Material provided:
▶
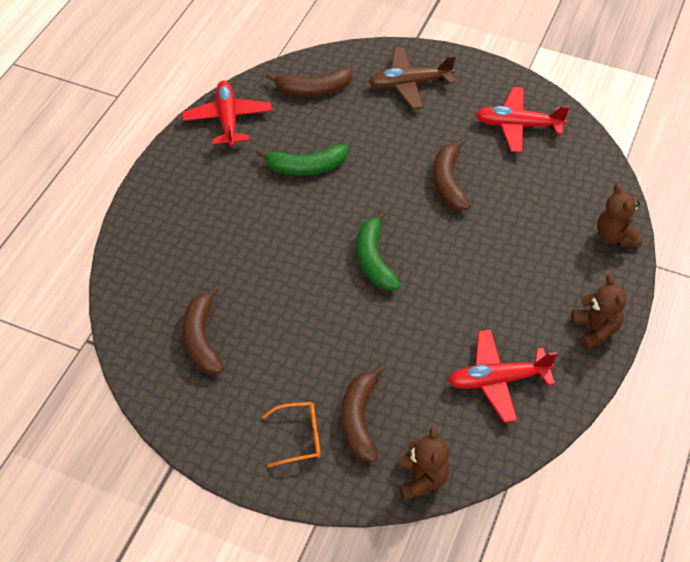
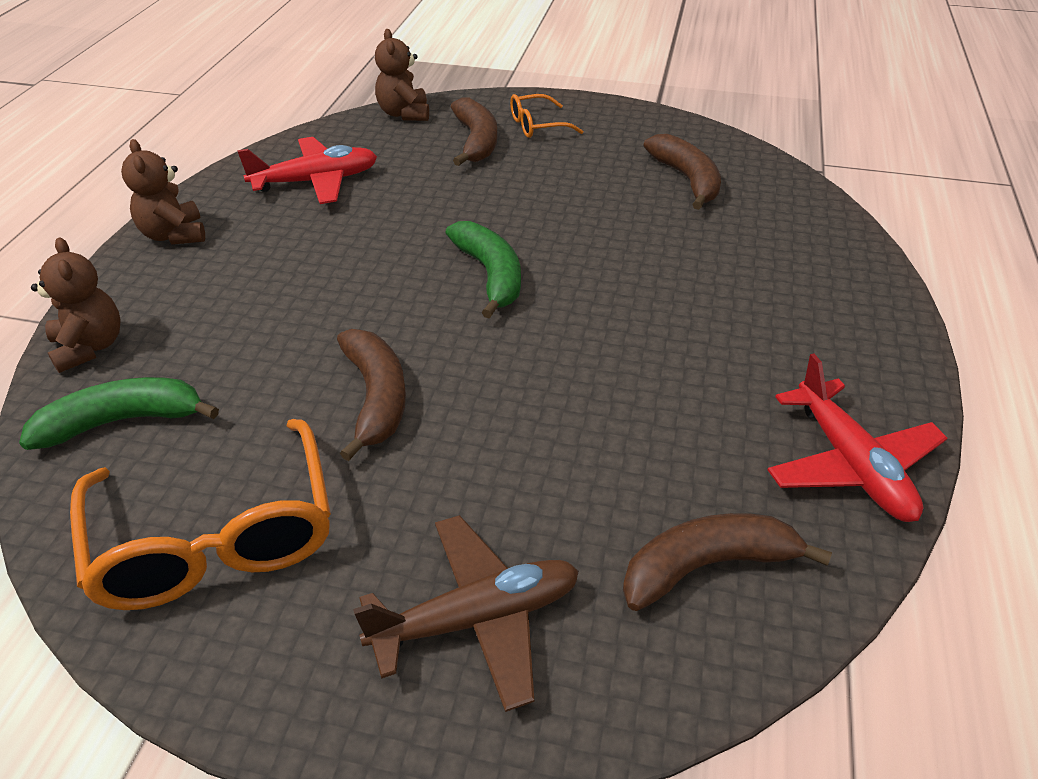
camera: 170 degrees right, 10 degrees down
(306, 167) = (648, 392): green banana -> green banana (123, 421)
(517, 125) = (215, 537): red plane -> orange glasses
◀
Exercise prompt: In the listing above, the line with "(306, 167) = (648, 392): green" and every line after it must be set down word for word, and no other line.

Worked solution:
(306, 167) = (648, 392): green banana -> green banana (123, 421)
(517, 125) = (215, 537): red plane -> orange glasses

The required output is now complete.